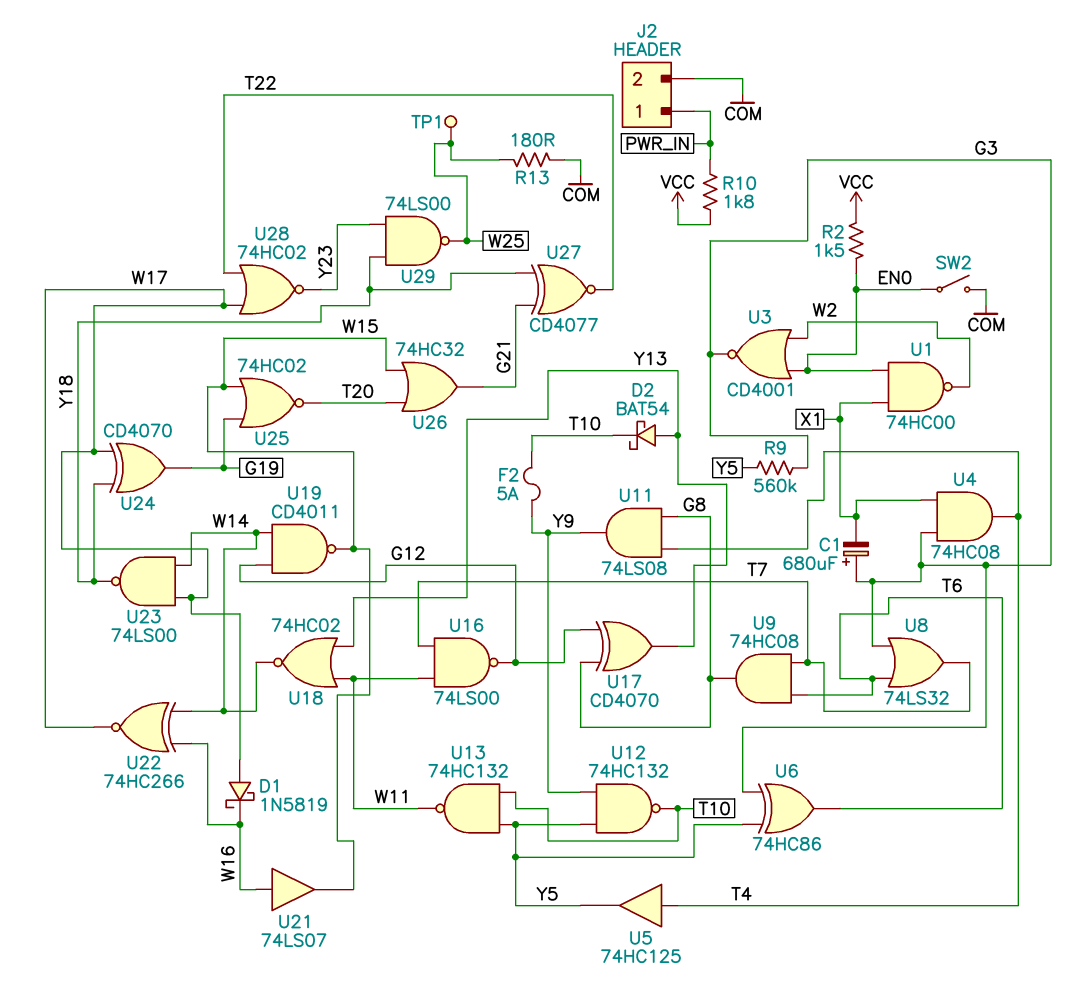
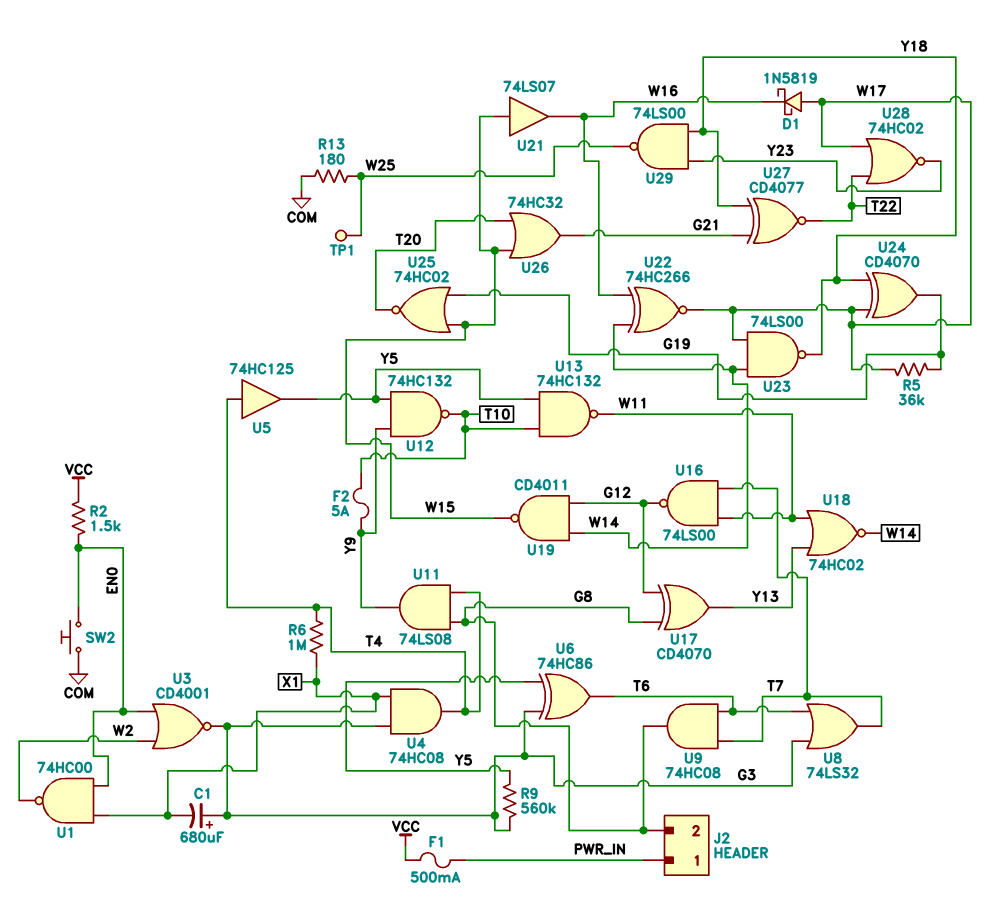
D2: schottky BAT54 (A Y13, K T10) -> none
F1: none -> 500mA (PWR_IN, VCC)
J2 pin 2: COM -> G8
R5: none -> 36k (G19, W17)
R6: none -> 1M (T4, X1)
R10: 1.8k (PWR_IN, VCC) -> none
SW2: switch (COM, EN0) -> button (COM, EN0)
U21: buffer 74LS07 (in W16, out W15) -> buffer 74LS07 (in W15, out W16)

-------------------------

§ YOUR INSTRUCTIONS
All lines from the one containing "R10: 1.8k (PWR_IN, VCC) -> none" through the last line of the data must be set down exactly. No other lines belong in the answer.

§ EXPECTED ANSWER
R10: 1.8k (PWR_IN, VCC) -> none
SW2: switch (COM, EN0) -> button (COM, EN0)
U21: buffer 74LS07 (in W16, out W15) -> buffer 74LS07 (in W15, out W16)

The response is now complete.